▸ **Task to complete**: When you reach the line holding "pink cap [408,70,479,135]" in the material below, return that line and each one after it, word for word, with the pictures dropped.

▸ **Given data**:
BEGIN

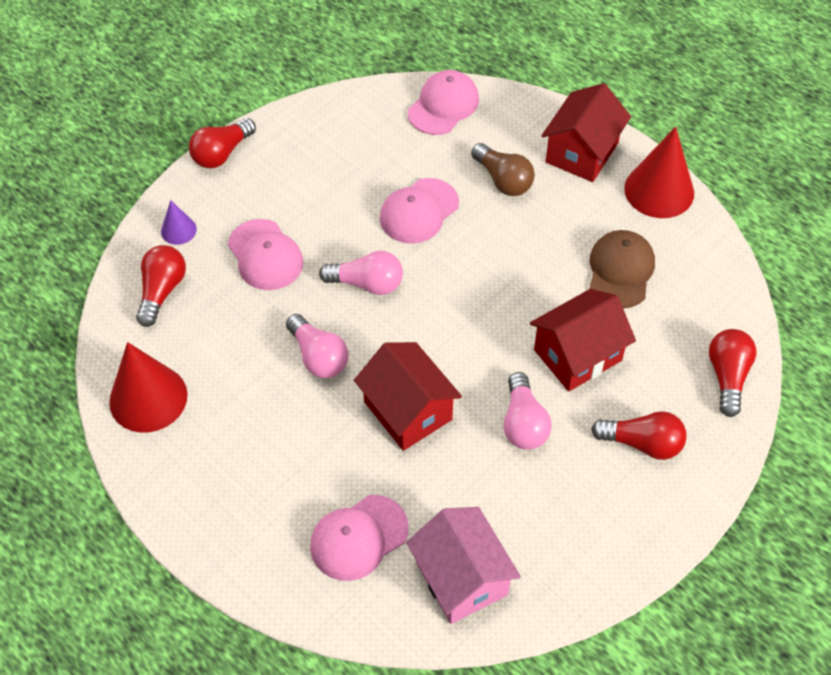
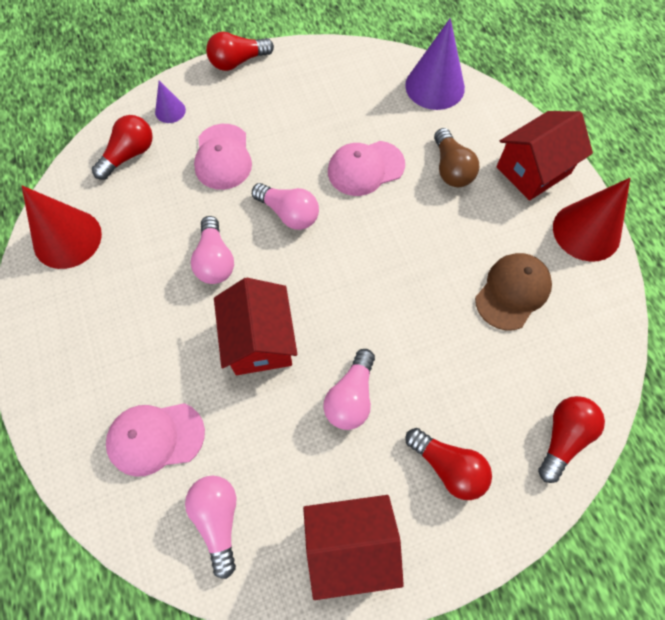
camera: 25 degrees right, 10 degrees up
pink house [406,507,521,624] -> pink light bulb [185,476,236,579]
pink cap [408,70,479,135] -> purple cone [405,18,465,110]
red house [530,289,636,392] -> red house moved to [303,495,404,600]

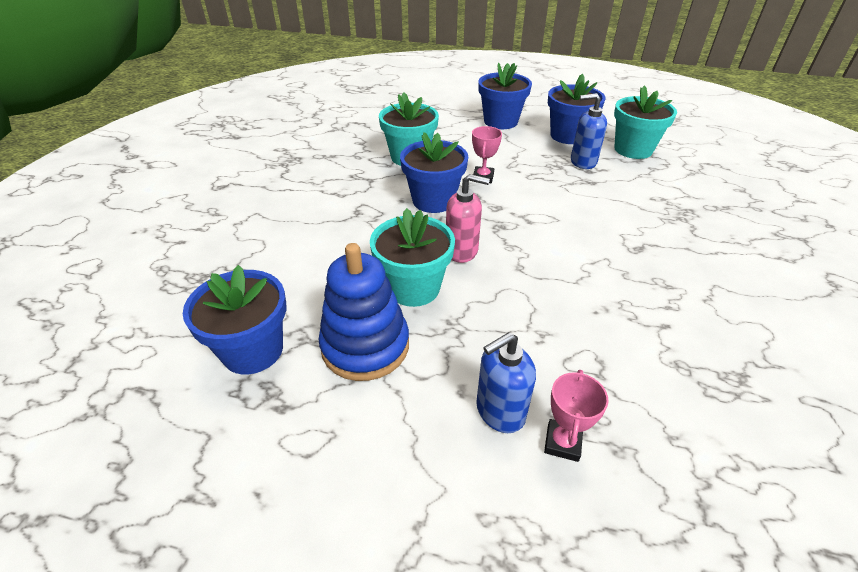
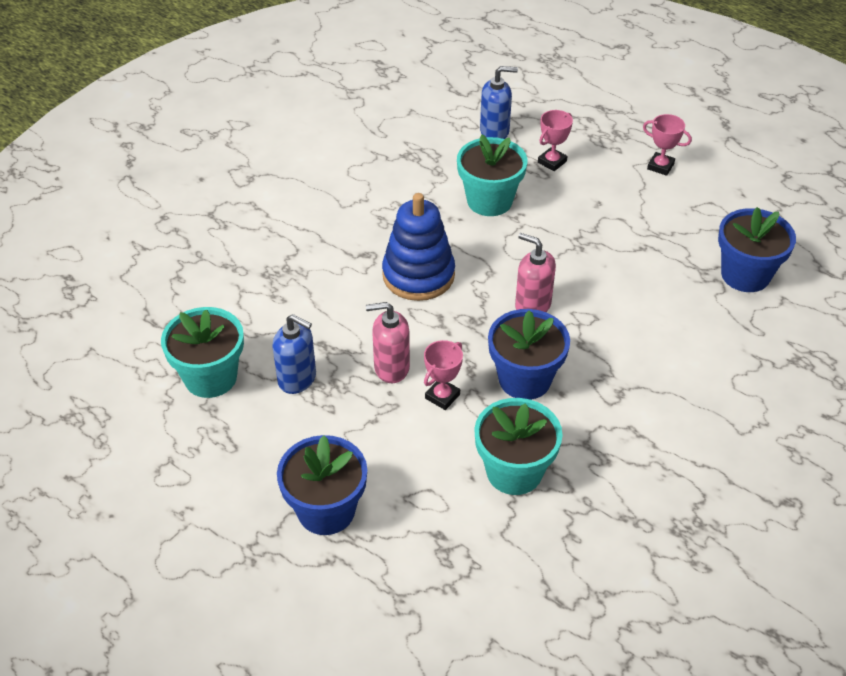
camera: 155 degrees left, 5 degrees up
blue stacking toy [318,243,409,381] -> blue stacking toy moved to [382,193,455,301]
turquoise flower pot [370,208,455,307] -> turquoise flower pot moved to [457,135,527,216]
blue soap dispenser [476,332,536,433] -> blue soap dispenser moved to [480,66,518,139]
blue flower pot [548,74,606,144] -> none
none -> pink soap dispenser [366,302,410,383]
none -> pink trophy [643,114,692,176]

END

▸ **Task answer**:
pink cap [408,70,479,135] -> purple cone [405,18,465,110]
red house [530,289,636,392] -> red house moved to [303,495,404,600]

camera: 155 degrees left, 5 degrees up
blue stacking toy [318,243,409,381] -> blue stacking toy moved to [382,193,455,301]
turquoise flower pot [370,208,455,307] -> turquoise flower pot moved to [457,135,527,216]
blue soap dispenser [476,332,536,433] -> blue soap dispenser moved to [480,66,518,139]
blue flower pot [548,74,606,144] -> none
none -> pink soap dispenser [366,302,410,383]
none -> pink trophy [643,114,692,176]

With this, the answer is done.